*Work instructions:*
Would you output all the lines below precisely as they stand, leaving each picture out?

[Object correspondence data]
● ● ● ● ● ● ●

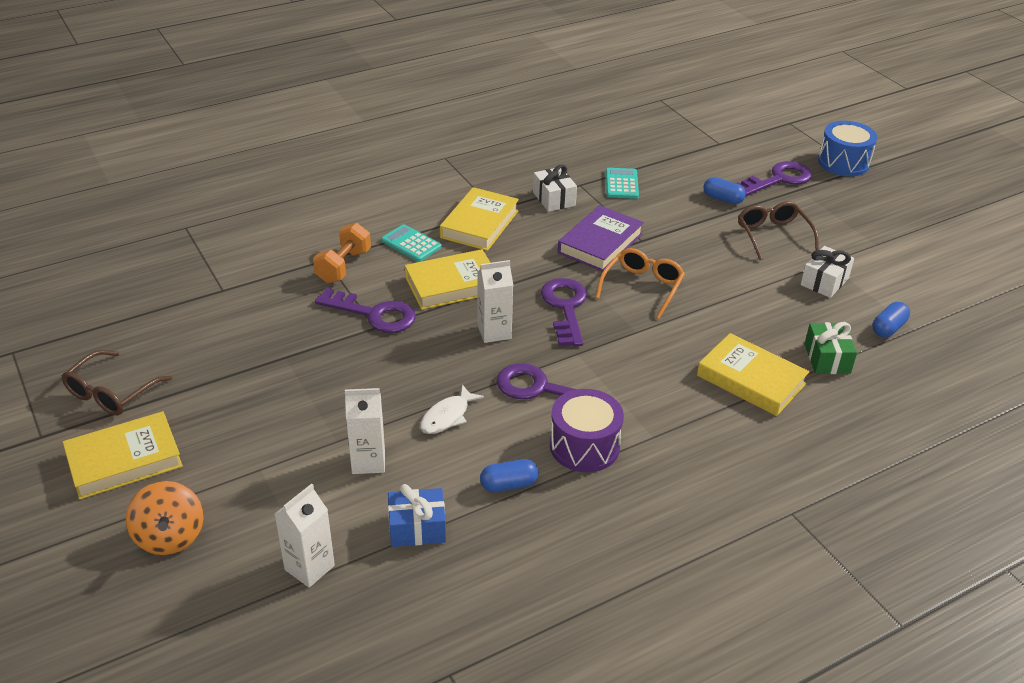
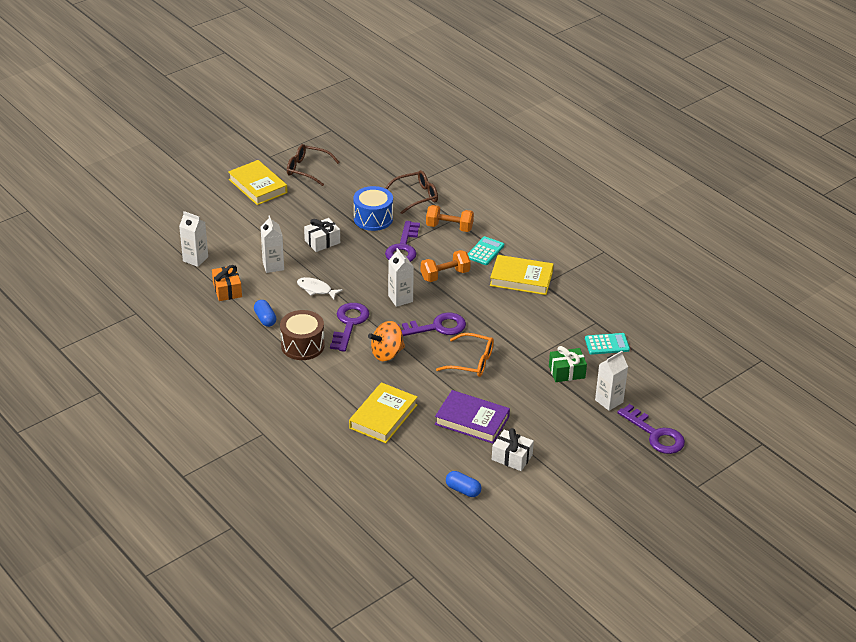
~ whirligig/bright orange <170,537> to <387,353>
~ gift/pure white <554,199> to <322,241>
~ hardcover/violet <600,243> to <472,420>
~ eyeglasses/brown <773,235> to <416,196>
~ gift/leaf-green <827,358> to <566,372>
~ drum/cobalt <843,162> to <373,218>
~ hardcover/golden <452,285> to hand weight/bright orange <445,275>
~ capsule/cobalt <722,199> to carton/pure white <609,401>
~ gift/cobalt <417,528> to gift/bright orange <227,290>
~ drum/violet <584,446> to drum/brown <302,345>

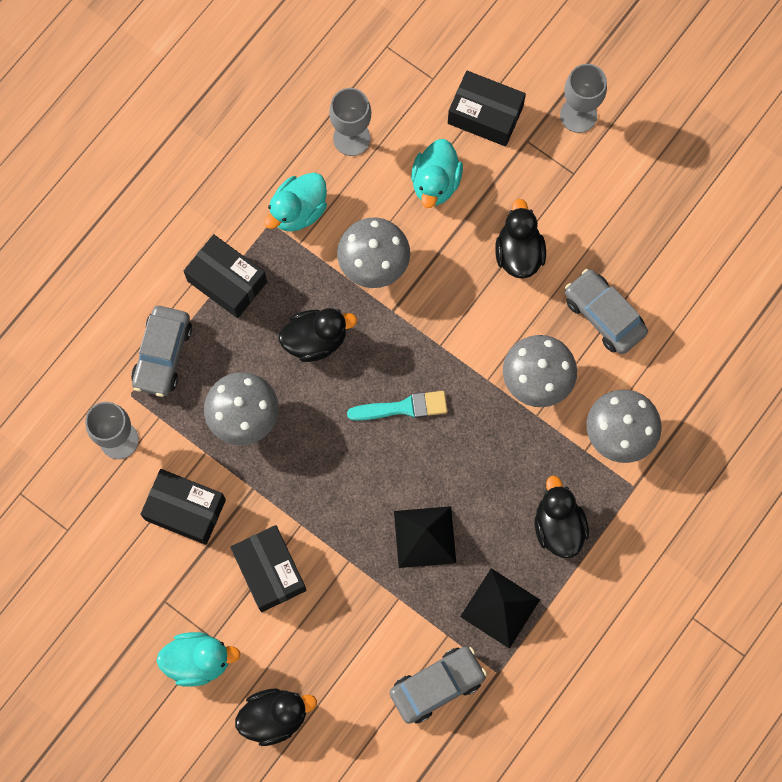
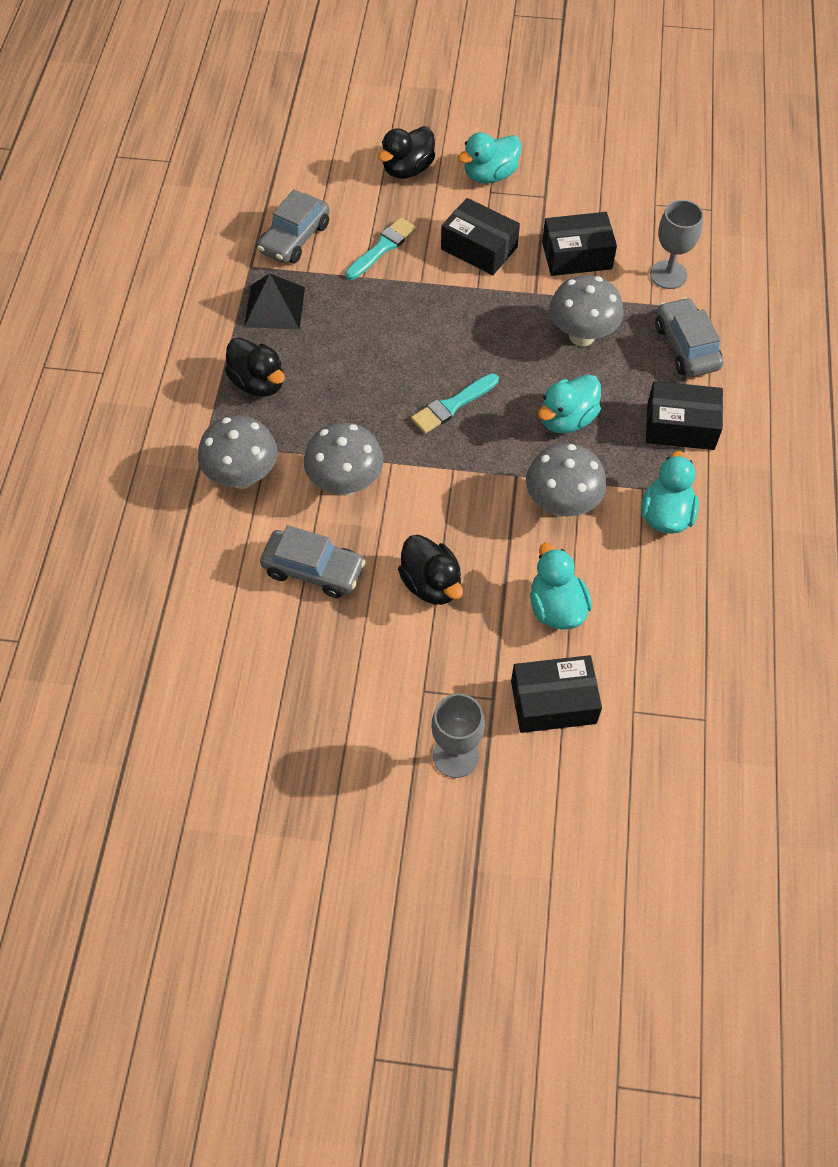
- chalice/grey <351,138>
- solid pyramid/ebony <424,537>
+ paintbrush/aqua <382,248>
~ rubber duck/ebony <315,340> to rubber duck/aqua <567,419>

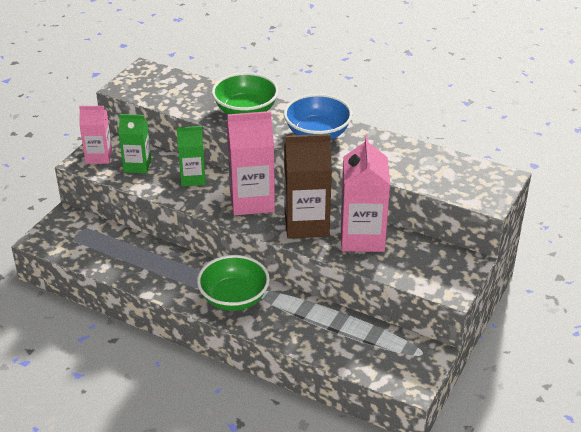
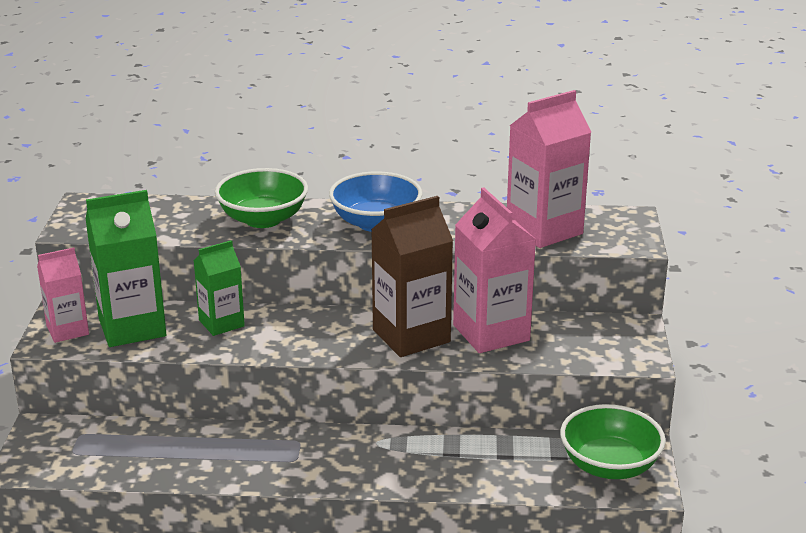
~ deep dish/leaf-green <234,298> to <609,466>
~ carton/pink <252,201> to <544,230>
~ carton/leaf-green <137,165> = <132,327> x1.65

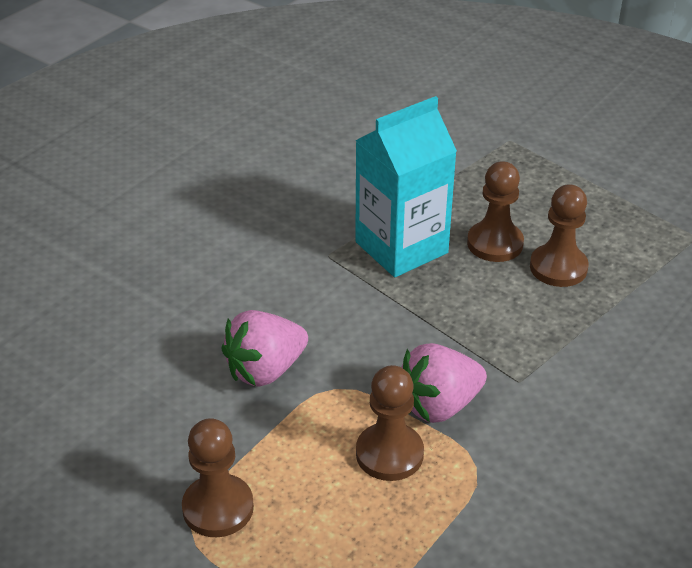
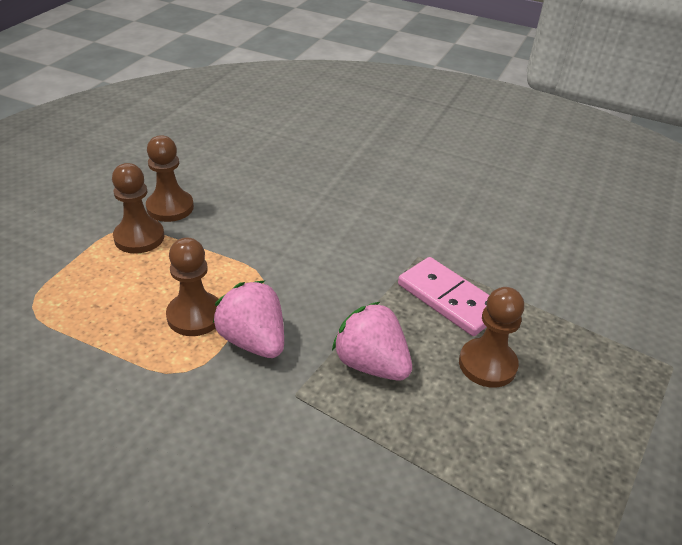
~ berry/pink <265,370> to <371,364>
~ pawn/brown <558,267> to <170,207>
~ carton/aqua <401,247> to domino/pink <449,299>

● ● ● ● ● ● ●

*Completed task:*
~ whirligig/bright orange <170,537> to <387,353>
~ gift/pure white <554,199> to <322,241>
~ hardcover/violet <600,243> to <472,420>
~ eyeglasses/brown <773,235> to <416,196>
~ gift/leaf-green <827,358> to <566,372>
~ drum/cobalt <843,162> to <373,218>
~ hardcover/golden <452,285> to hand weight/bright orange <445,275>
~ capsule/cobalt <722,199> to carton/pure white <609,401>
~ gift/cobalt <417,528> to gift/bright orange <227,290>
~ drum/violet <584,446> to drum/brown <302,345>

- chalice/grey <351,138>
- solid pyramid/ebony <424,537>
+ paintbrush/aqua <382,248>
~ rubber duck/ebony <315,340> to rubber duck/aqua <567,419>

~ deep dish/leaf-green <234,298> to <609,466>
~ carton/pink <252,201> to <544,230>
~ carton/leaf-green <137,165> = <132,327> x1.65

~ berry/pink <265,370> to <371,364>
~ pawn/brown <558,267> to <170,207>
~ carton/aqua <401,247> to domino/pink <449,299>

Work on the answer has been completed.